▶ What needs to be done
Format every row below as a JSON list of strings, one string per line, leaving out blank lines.

----- Items

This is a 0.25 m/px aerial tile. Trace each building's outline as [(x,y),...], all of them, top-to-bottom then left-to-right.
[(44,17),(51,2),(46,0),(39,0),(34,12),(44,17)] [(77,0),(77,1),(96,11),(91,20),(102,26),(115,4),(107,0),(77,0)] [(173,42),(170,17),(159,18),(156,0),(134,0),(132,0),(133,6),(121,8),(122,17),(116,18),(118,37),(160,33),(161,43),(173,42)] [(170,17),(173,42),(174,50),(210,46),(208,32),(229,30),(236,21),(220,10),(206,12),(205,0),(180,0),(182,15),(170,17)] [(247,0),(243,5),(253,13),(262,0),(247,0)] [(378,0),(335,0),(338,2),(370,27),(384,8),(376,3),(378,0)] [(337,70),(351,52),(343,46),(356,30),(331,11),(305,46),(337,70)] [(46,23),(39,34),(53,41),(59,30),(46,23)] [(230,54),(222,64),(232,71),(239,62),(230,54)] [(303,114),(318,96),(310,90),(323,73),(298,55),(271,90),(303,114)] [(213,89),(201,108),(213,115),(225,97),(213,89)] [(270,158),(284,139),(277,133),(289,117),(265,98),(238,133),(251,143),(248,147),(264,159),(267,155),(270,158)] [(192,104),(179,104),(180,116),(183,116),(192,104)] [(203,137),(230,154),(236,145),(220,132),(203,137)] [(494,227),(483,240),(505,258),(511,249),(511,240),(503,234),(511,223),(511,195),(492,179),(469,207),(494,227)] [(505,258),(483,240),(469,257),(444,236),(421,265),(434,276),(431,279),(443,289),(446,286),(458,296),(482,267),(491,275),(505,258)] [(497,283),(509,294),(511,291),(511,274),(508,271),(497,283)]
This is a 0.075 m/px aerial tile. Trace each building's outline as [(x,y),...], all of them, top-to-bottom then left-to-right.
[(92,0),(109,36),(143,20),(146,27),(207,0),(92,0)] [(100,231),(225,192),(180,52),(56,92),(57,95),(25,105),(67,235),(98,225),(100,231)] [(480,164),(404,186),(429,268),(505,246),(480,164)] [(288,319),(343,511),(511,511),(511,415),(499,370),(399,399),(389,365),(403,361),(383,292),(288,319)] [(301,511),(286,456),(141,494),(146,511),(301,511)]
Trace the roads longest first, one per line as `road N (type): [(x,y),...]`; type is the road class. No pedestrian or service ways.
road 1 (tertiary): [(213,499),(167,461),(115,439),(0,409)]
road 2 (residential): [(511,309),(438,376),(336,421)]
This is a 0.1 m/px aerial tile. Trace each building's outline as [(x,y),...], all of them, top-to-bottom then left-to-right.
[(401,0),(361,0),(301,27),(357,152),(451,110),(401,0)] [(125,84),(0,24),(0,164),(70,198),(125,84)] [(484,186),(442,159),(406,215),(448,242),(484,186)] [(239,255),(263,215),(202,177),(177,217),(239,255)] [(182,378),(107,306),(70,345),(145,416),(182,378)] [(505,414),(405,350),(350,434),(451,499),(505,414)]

----------

▶ Expected answer
[
  "This is a 0.25 m/px aerial tile. Trace each building's outline as [(x,y),...], all of them, top-to-bottom then left-to-right.",
  "[(44,17),(51,2),(46,0),(39,0),(34,12),(44,17)] [(77,0),(77,1),(96,11),(91,20),(102,26),(115,4),(107,0),(77,0)] [(173,42),(170,17),(159,18),(156,0),(134,0),(132,0),(133,6),(121,8),(122,17),(116,18),(118,37),(160,33),(161,43),(173,42)] [(170,17),(173,42),(174,50),(210,46),(208,32),(229,30),(236,21),(220,10),(206,12),(205,0),(180,0),(182,15),(170,17)] [(247,0),(243,5),(253,13),(262,0),(247,0)] [(378,0),(335,0),(338,2),(370,27),(384,8),(376,3),(378,0)] [(337,70),(351,52),(343,46),(356,30),(331,11),(305,46),(337,70)] [(46,23),(39,34),(53,41),(59,30),(46,23)] [(230,54),(222,64),(232,71),(239,62),(230,54)] [(303,114),(318,96),(310,90),(323,73),(298,55),(271,90),(303,114)] [(213,89),(201,108),(213,115),(225,97),(213,89)] [(270,158),(284,139),(277,133),(289,117),(265,98),(238,133),(251,143),(248,147),(264,159),(267,155),(270,158)] [(192,104),(179,104),(180,116),(183,116),(192,104)] [(203,137),(230,154),(236,145),(220,132),(203,137)] [(494,227),(483,240),(505,258),(511,249),(511,240),(503,234),(511,223),(511,195),(492,179),(469,207),(494,227)] [(505,258),(483,240),(469,257),(444,236),(421,265),(434,276),(431,279),(443,289),(446,286),(458,296),(482,267),(491,275),(505,258)] [(497,283),(509,294),(511,291),(511,274),(508,271),(497,283)]",
  "This is a 0.075 m/px aerial tile. Trace each building's outline as [(x,y),...], all of them, top-to-bottom then left-to-right.",
  "[(92,0),(109,36),(143,20),(146,27),(207,0),(92,0)] [(100,231),(225,192),(180,52),(56,92),(57,95),(25,105),(67,235),(98,225),(100,231)] [(480,164),(404,186),(429,268),(505,246),(480,164)] [(288,319),(343,511),(511,511),(511,415),(499,370),(399,399),(389,365),(403,361),(383,292),(288,319)] [(301,511),(286,456),(141,494),(146,511),(301,511)]",
  "Trace the roads longest first, one per line as `road N (type): [(x,y),...]`; type is the road class. No pedestrian or service ways.",
  "road 1 (tertiary): [(213,499),(167,461),(115,439),(0,409)]",
  "road 2 (residential): [(511,309),(438,376),(336,421)]",
  "This is a 0.1 m/px aerial tile. Trace each building's outline as [(x,y),...], all of them, top-to-bottom then left-to-right.",
  "[(401,0),(361,0),(301,27),(357,152),(451,110),(401,0)] [(125,84),(0,24),(0,164),(70,198),(125,84)] [(484,186),(442,159),(406,215),(448,242),(484,186)] [(239,255),(263,215),(202,177),(177,217),(239,255)] [(182,378),(107,306),(70,345),(145,416),(182,378)] [(505,414),(405,350),(350,434),(451,499),(505,414)]"
]